***** Data shown

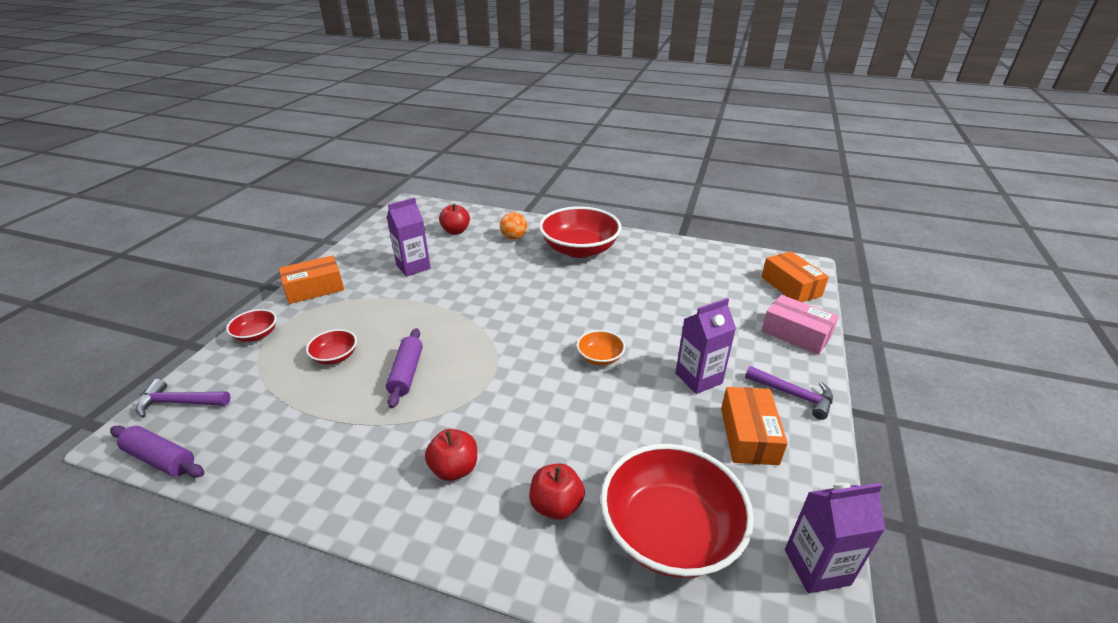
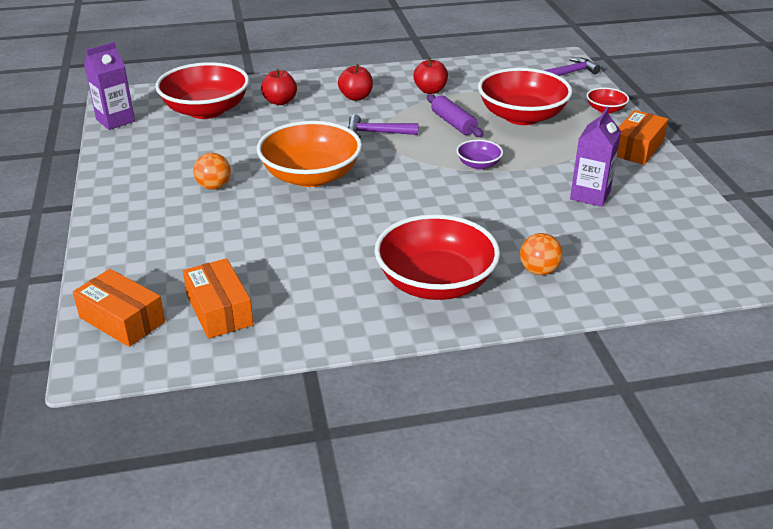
camera: 150 degrees right, 0 degrees up
purple rolling pin [110,425,204,478] -> none
red bowl [306,329,357,365] -> red bowl [478,68,572,125], size x2.18
red apple [439,203,470,234] -> red apple moved to [413,57,448,94]
orange bowl [577,330,625,366] -> orange bowl [257,121,362,187], size x2.18
purple carton [675,298,736,394] -> orange ball [194,153,231,190]
orange box [721,387,788,465] -> orange box moved to [183,258,254,339]
purple hammer [745,366,833,420] -> purple hammer moved to [348,114,418,138]
pink box [761,295,839,355] -> none
none -> purple bowl [457,140,503,169]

**********

Exercise requirements
Exact copy, no pictures: please print every record above as written.

Answer for this exercise
camera: 150 degrees right, 0 degrees up
purple rolling pin [110,425,204,478] -> none
red bowl [306,329,357,365] -> red bowl [478,68,572,125], size x2.18
red apple [439,203,470,234] -> red apple moved to [413,57,448,94]
orange bowl [577,330,625,366] -> orange bowl [257,121,362,187], size x2.18
purple carton [675,298,736,394] -> orange ball [194,153,231,190]
orange box [721,387,788,465] -> orange box moved to [183,258,254,339]
purple hammer [745,366,833,420] -> purple hammer moved to [348,114,418,138]
pink box [761,295,839,355] -> none
none -> purple bowl [457,140,503,169]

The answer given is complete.